(Beginning of SOURCE MATERIAL)

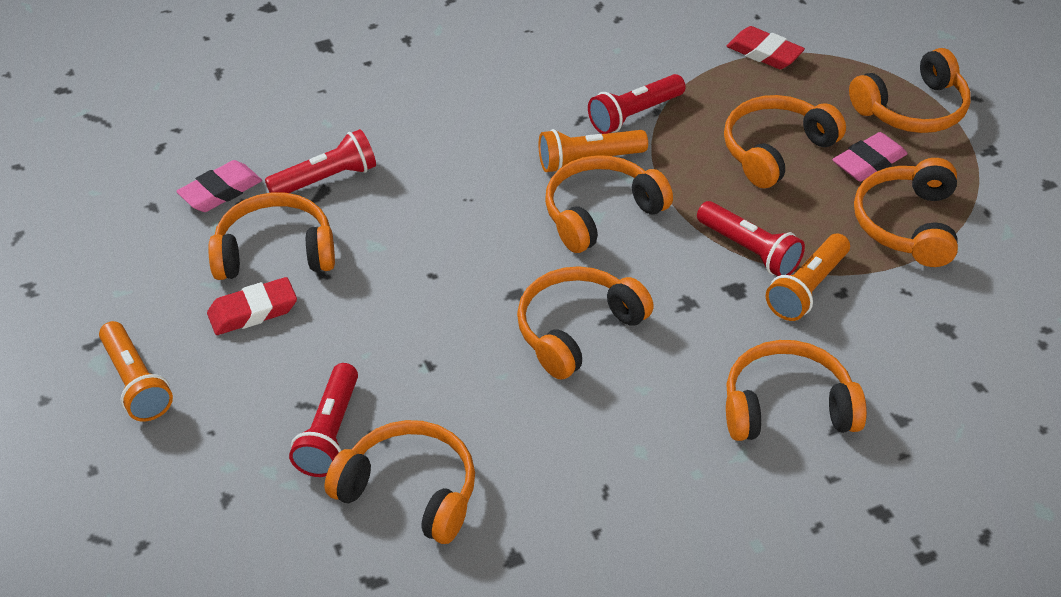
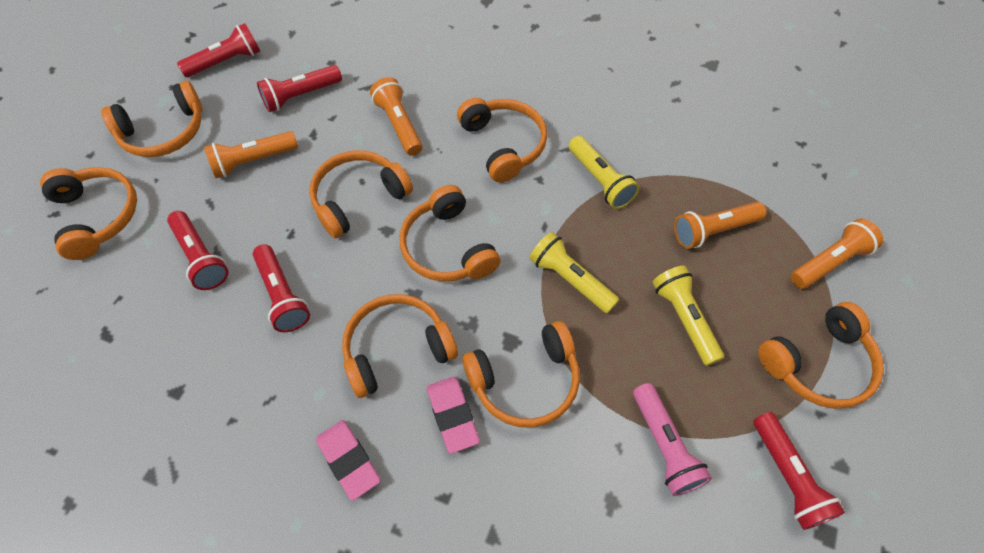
orange flashlight: 3 -> 4
pink flashlight: 0 -> 1
red eraser: 2 -> 0
red flashlight: 4 -> 5
yellow flashlight: 0 -> 3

(End of SOURCE MATERIAL)

## DIRECTIONS FOR THIS TASK
Each line from the one with "red eraser: 2 -> 0" through the last line of the records above must be retyped exactly, and no other line may be given.

## TASK ANSWER
red eraser: 2 -> 0
red flashlight: 4 -> 5
yellow flashlight: 0 -> 3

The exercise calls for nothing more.